* TRY IT *
Restate each record exactly as it was written.

* RECORDS FOR PROCESSING *
|---|

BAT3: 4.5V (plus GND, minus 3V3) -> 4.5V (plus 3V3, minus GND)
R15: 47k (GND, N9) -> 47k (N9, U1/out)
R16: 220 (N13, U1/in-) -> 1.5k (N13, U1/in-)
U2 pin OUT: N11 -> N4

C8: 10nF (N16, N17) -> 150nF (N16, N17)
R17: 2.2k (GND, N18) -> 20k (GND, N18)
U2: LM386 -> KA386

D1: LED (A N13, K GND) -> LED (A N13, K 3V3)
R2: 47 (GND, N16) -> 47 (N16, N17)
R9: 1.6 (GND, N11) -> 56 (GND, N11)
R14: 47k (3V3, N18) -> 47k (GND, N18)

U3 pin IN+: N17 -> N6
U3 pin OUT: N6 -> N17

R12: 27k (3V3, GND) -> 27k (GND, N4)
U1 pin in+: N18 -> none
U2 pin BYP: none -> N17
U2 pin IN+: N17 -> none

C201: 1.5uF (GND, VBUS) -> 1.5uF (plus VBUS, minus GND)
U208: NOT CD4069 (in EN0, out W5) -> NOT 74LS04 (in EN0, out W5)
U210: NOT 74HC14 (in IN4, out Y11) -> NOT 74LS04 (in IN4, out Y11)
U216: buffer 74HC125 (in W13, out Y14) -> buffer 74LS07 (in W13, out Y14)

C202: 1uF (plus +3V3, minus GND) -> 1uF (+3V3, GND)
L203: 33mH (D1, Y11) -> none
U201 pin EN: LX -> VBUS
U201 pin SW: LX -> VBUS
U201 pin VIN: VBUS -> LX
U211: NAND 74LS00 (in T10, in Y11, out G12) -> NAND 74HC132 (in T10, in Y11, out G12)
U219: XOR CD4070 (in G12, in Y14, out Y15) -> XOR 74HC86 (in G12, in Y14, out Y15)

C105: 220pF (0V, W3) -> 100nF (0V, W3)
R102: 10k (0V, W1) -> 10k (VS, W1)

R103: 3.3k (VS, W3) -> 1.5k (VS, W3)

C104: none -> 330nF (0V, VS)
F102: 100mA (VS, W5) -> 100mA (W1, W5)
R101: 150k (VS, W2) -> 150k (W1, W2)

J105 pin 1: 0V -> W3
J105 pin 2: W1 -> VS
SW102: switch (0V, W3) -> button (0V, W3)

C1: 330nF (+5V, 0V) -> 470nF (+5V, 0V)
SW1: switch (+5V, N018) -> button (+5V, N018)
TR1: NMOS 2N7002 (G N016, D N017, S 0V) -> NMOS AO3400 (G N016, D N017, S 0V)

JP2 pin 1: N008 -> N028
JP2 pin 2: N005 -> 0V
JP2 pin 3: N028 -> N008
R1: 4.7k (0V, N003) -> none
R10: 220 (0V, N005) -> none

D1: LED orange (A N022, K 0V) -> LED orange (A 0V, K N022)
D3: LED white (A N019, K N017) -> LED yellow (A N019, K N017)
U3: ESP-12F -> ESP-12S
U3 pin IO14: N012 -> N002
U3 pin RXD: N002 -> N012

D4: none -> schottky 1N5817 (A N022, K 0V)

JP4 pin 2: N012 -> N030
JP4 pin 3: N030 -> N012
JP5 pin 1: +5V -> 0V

|---|

* TASK ANSWER *
BAT3: 4.5V (plus GND, minus 3V3) -> 4.5V (plus 3V3, minus GND)
R15: 47k (GND, N9) -> 47k (N9, U1/out)
R16: 220 (N13, U1/in-) -> 1.5k (N13, U1/in-)
U2 pin OUT: N11 -> N4

C8: 10nF (N16, N17) -> 150nF (N16, N17)
R17: 2.2k (GND, N18) -> 20k (GND, N18)
U2: LM386 -> KA386

D1: LED (A N13, K GND) -> LED (A N13, K 3V3)
R2: 47 (GND, N16) -> 47 (N16, N17)
R9: 1.6 (GND, N11) -> 56 (GND, N11)
R14: 47k (3V3, N18) -> 47k (GND, N18)

U3 pin IN+: N17 -> N6
U3 pin OUT: N6 -> N17

R12: 27k (3V3, GND) -> 27k (GND, N4)
U1 pin in+: N18 -> none
U2 pin BYP: none -> N17
U2 pin IN+: N17 -> none

C201: 1.5uF (GND, VBUS) -> 1.5uF (plus VBUS, minus GND)
U208: NOT CD4069 (in EN0, out W5) -> NOT 74LS04 (in EN0, out W5)
U210: NOT 74HC14 (in IN4, out Y11) -> NOT 74LS04 (in IN4, out Y11)
U216: buffer 74HC125 (in W13, out Y14) -> buffer 74LS07 (in W13, out Y14)

C202: 1uF (plus +3V3, minus GND) -> 1uF (+3V3, GND)
L203: 33mH (D1, Y11) -> none
U201 pin EN: LX -> VBUS
U201 pin SW: LX -> VBUS
U201 pin VIN: VBUS -> LX
U211: NAND 74LS00 (in T10, in Y11, out G12) -> NAND 74HC132 (in T10, in Y11, out G12)
U219: XOR CD4070 (in G12, in Y14, out Y15) -> XOR 74HC86 (in G12, in Y14, out Y15)

C105: 220pF (0V, W3) -> 100nF (0V, W3)
R102: 10k (0V, W1) -> 10k (VS, W1)

R103: 3.3k (VS, W3) -> 1.5k (VS, W3)

C104: none -> 330nF (0V, VS)
F102: 100mA (VS, W5) -> 100mA (W1, W5)
R101: 150k (VS, W2) -> 150k (W1, W2)

J105 pin 1: 0V -> W3
J105 pin 2: W1 -> VS
SW102: switch (0V, W3) -> button (0V, W3)

C1: 330nF (+5V, 0V) -> 470nF (+5V, 0V)
SW1: switch (+5V, N018) -> button (+5V, N018)
TR1: NMOS 2N7002 (G N016, D N017, S 0V) -> NMOS AO3400 (G N016, D N017, S 0V)

JP2 pin 1: N008 -> N028
JP2 pin 2: N005 -> 0V
JP2 pin 3: N028 -> N008
R1: 4.7k (0V, N003) -> none
R10: 220 (0V, N005) -> none

D1: LED orange (A N022, K 0V) -> LED orange (A 0V, K N022)
D3: LED white (A N019, K N017) -> LED yellow (A N019, K N017)
U3: ESP-12F -> ESP-12S
U3 pin IO14: N012 -> N002
U3 pin RXD: N002 -> N012

D4: none -> schottky 1N5817 (A N022, K 0V)

JP4 pin 2: N012 -> N030
JP4 pin 3: N030 -> N012
JP5 pin 1: +5V -> 0V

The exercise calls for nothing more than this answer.